(Revision comparison data)
....

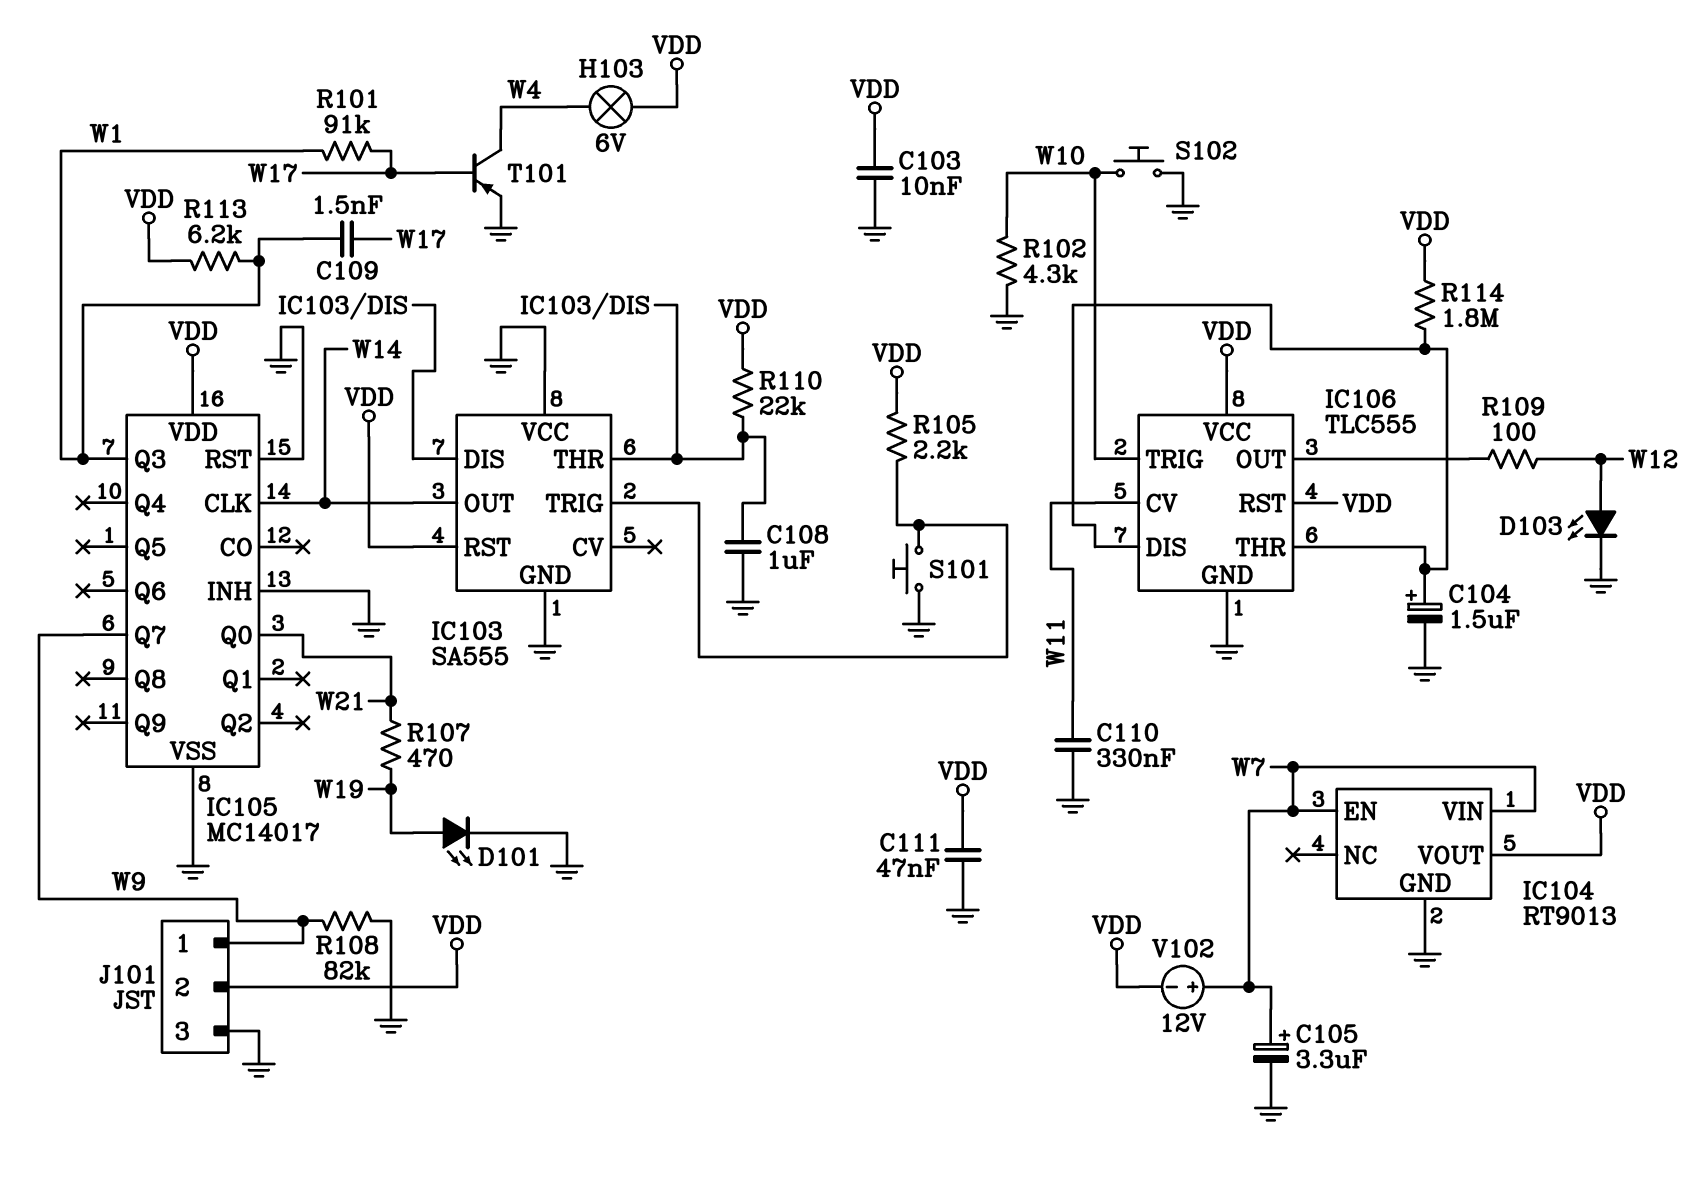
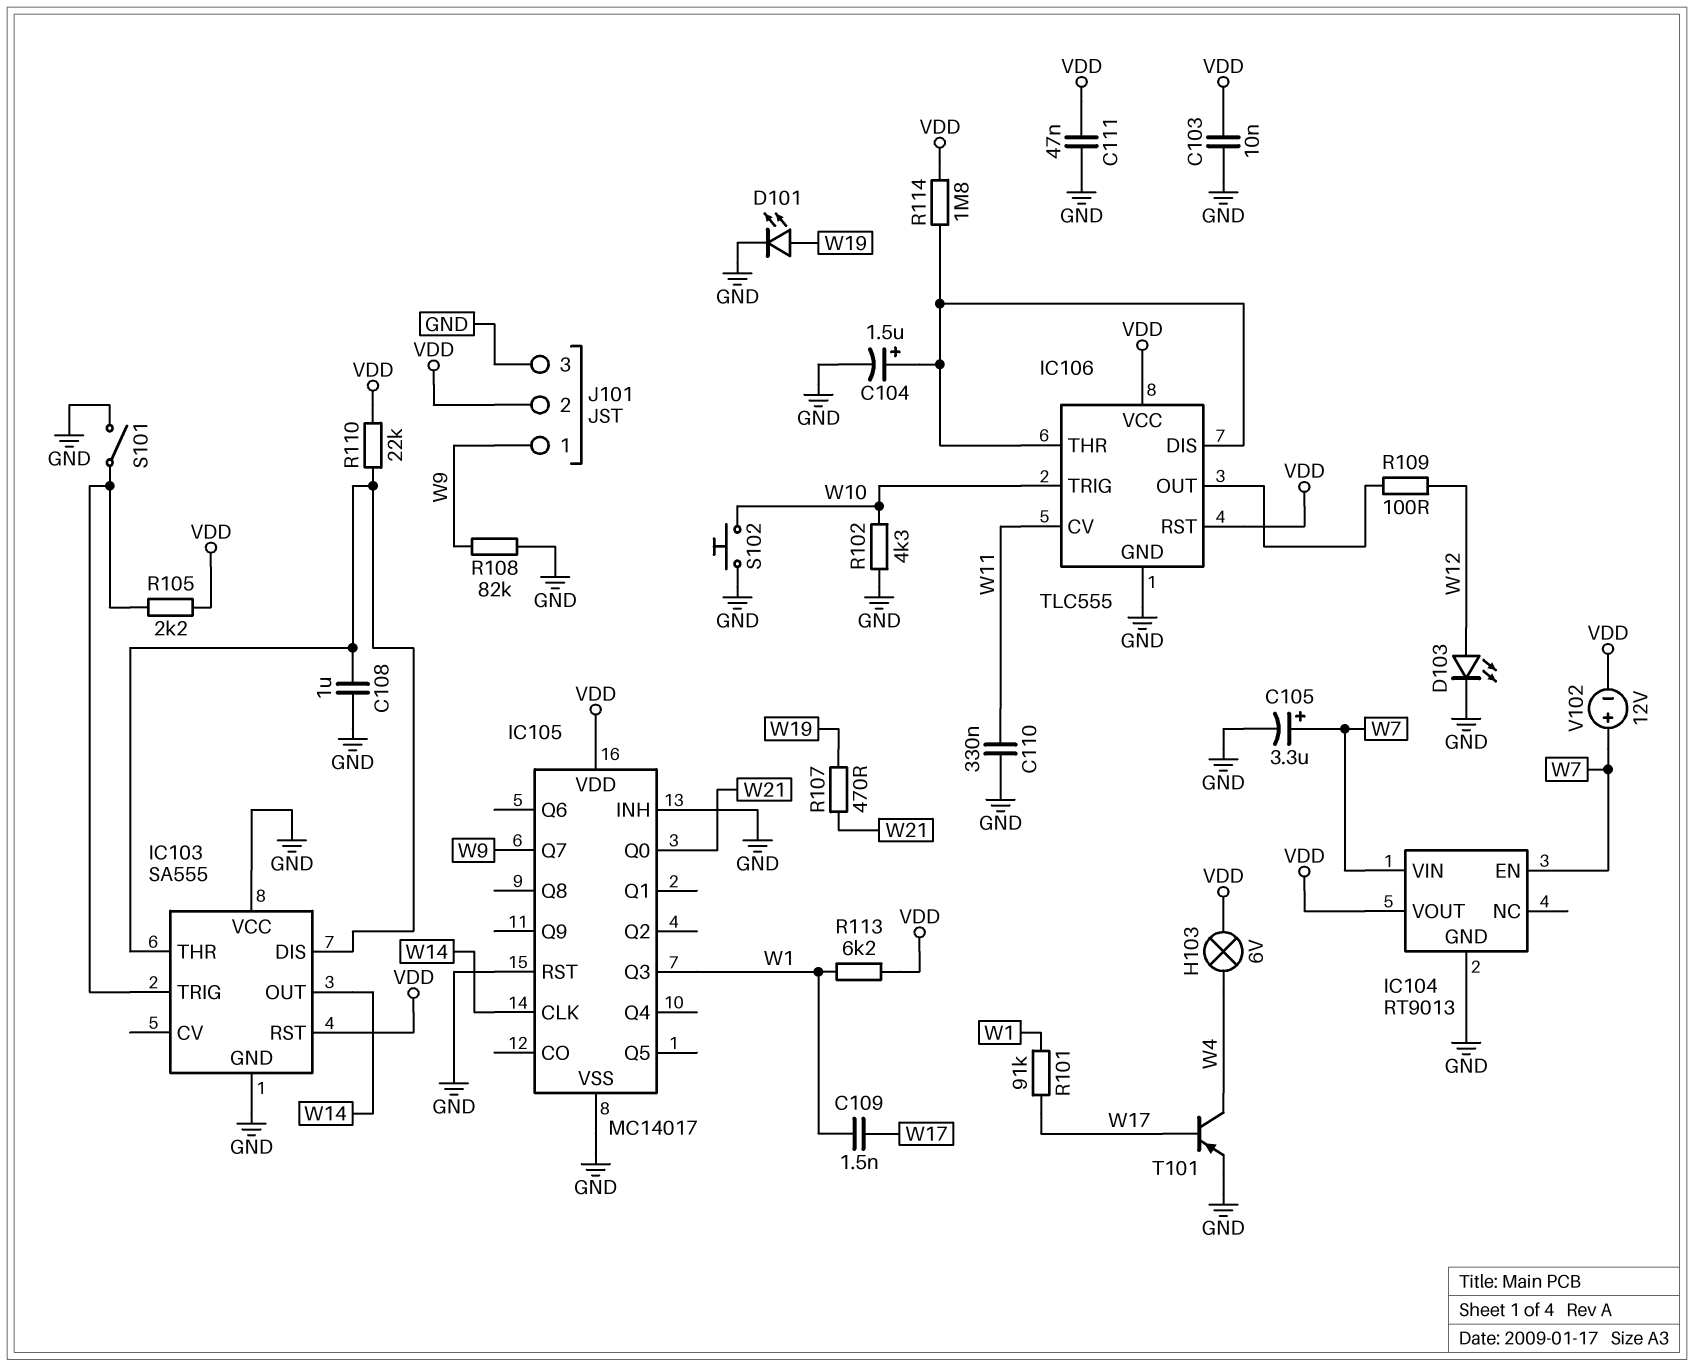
S101: button (GND, IC103/TRIG) -> switch (GND, IC103/TRIG)

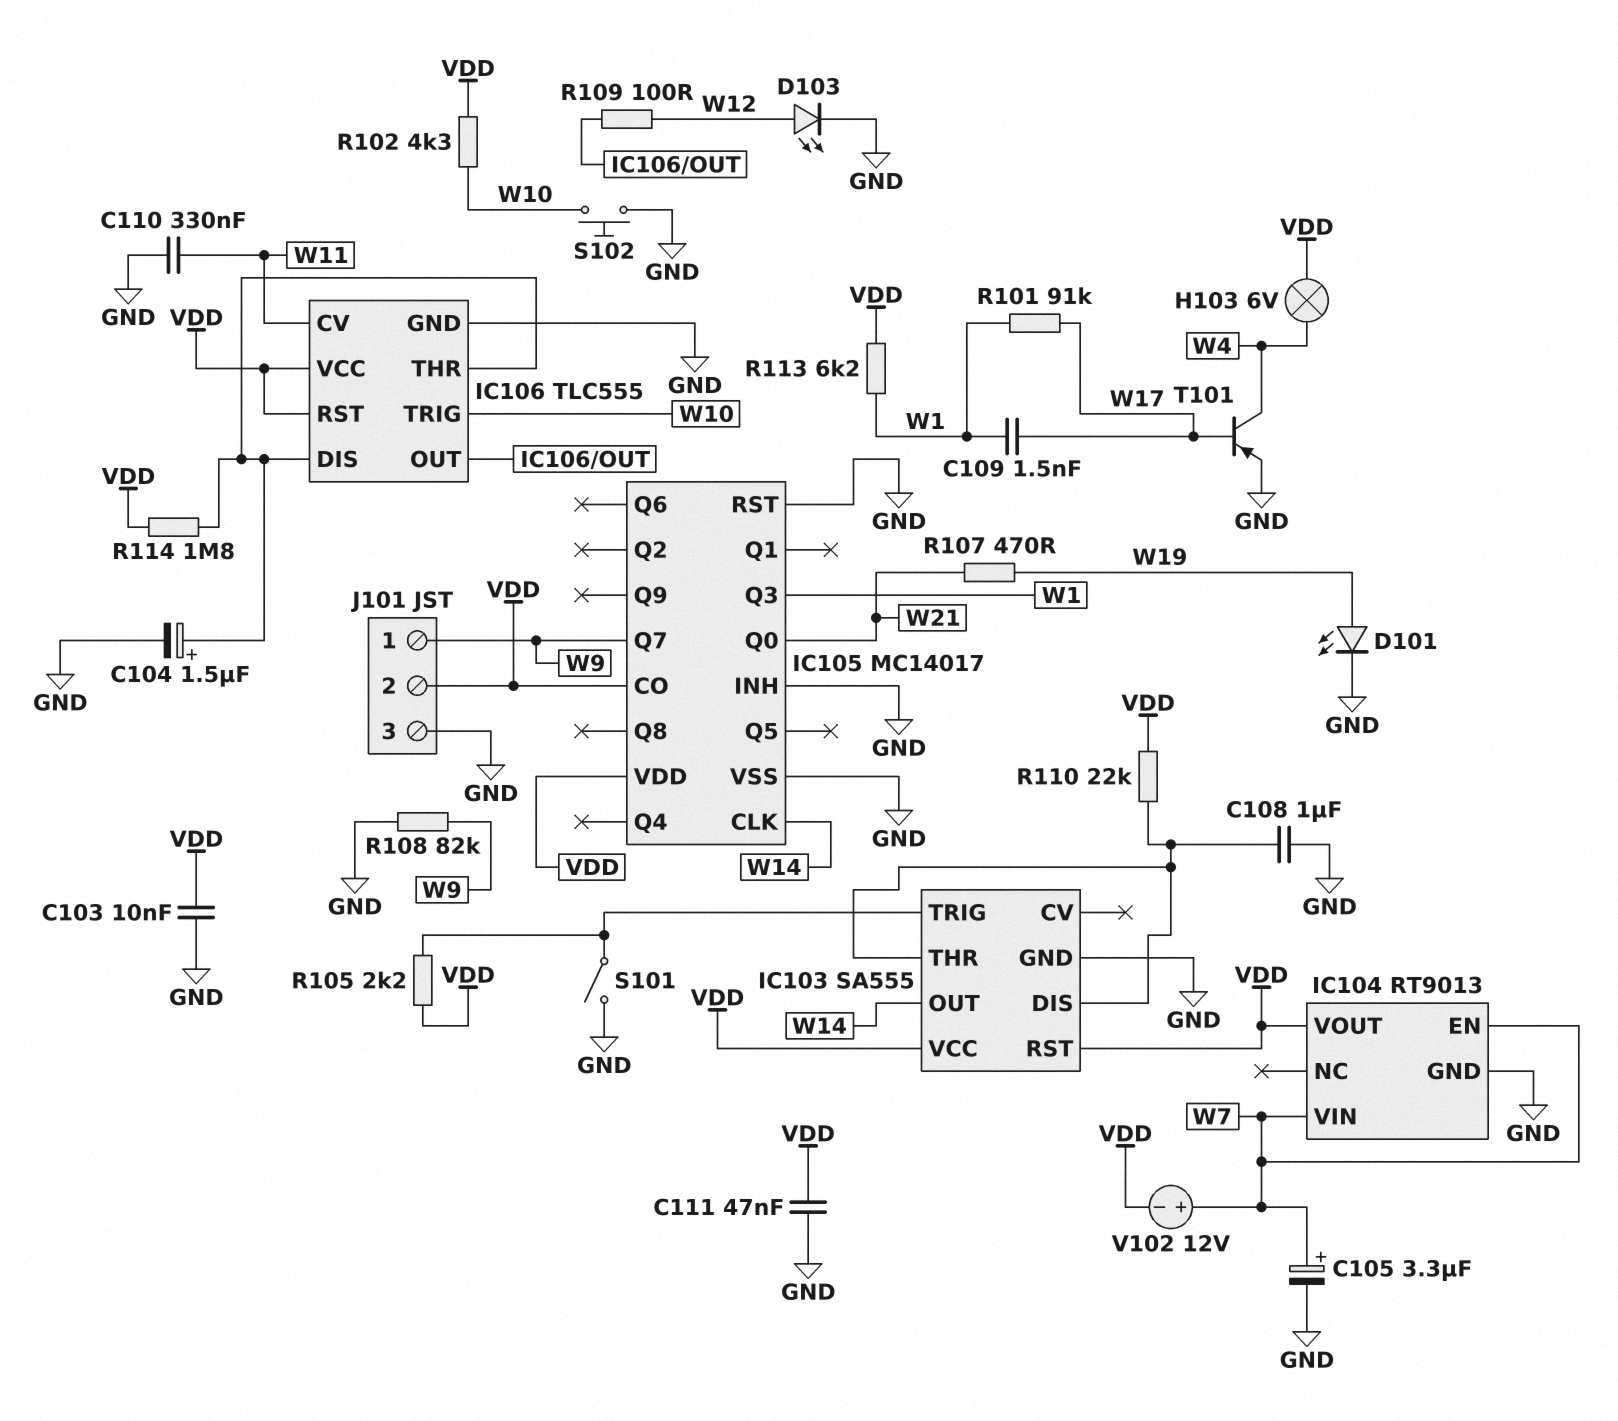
IC103 pin VCC: GND -> VDD
IC105 pin CO: none -> VDD
R102: 4.3k (GND, W10) -> 4.3k (VDD, W10)

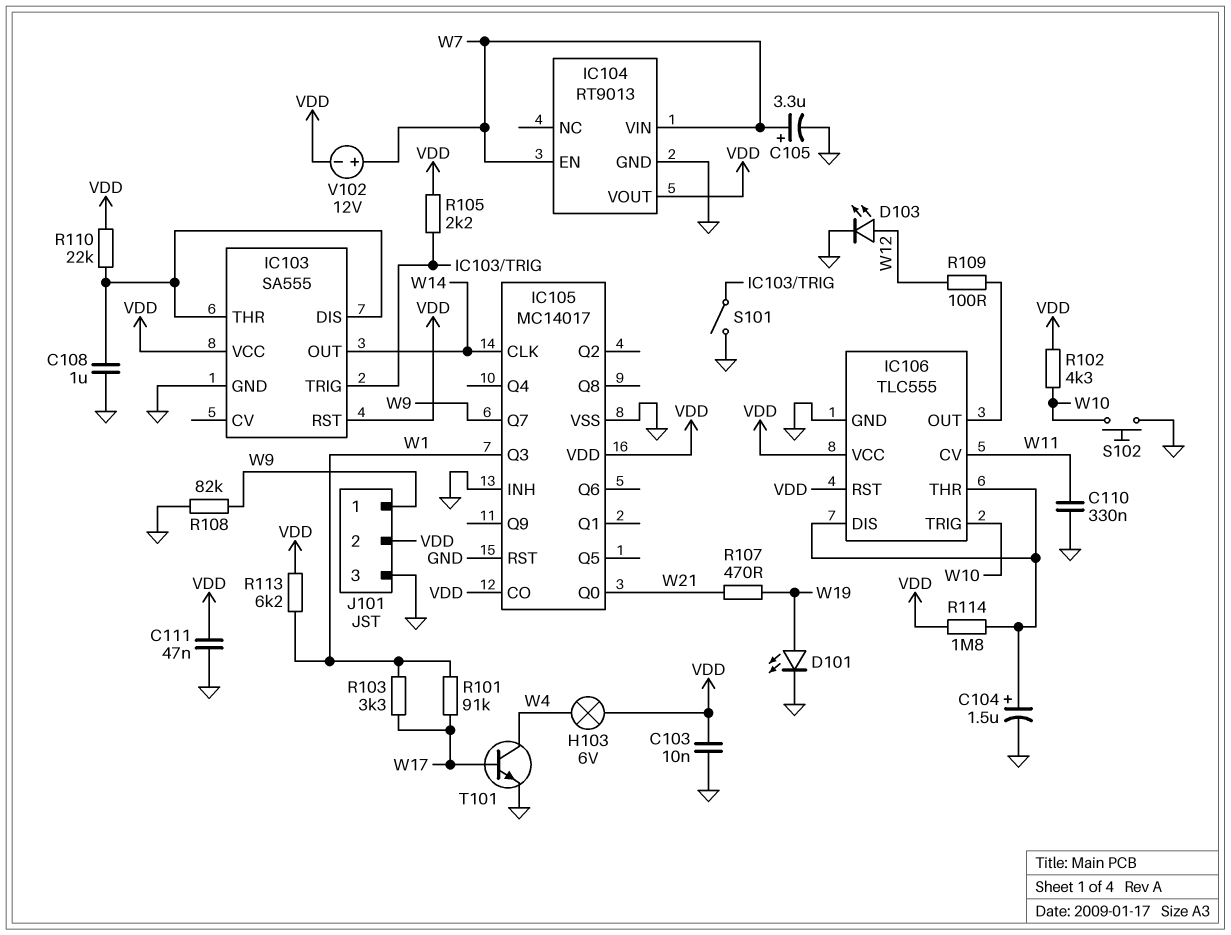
C109: 1.5nF (W1, W17) -> none
R103: none -> 3.3k (W1, W17)
T101: PNP (B W17, C W4, E GND) -> NPN (B W17, C W4, E GND)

....

● **Task statement**
Leaving out the pictures, repeat all the entries exactly as they stand.

● **Task answer**
S101: button (GND, IC103/TRIG) -> switch (GND, IC103/TRIG)

IC103 pin VCC: GND -> VDD
IC105 pin CO: none -> VDD
R102: 4.3k (GND, W10) -> 4.3k (VDD, W10)

C109: 1.5nF (W1, W17) -> none
R103: none -> 3.3k (W1, W17)
T101: PNP (B W17, C W4, E GND) -> NPN (B W17, C W4, E GND)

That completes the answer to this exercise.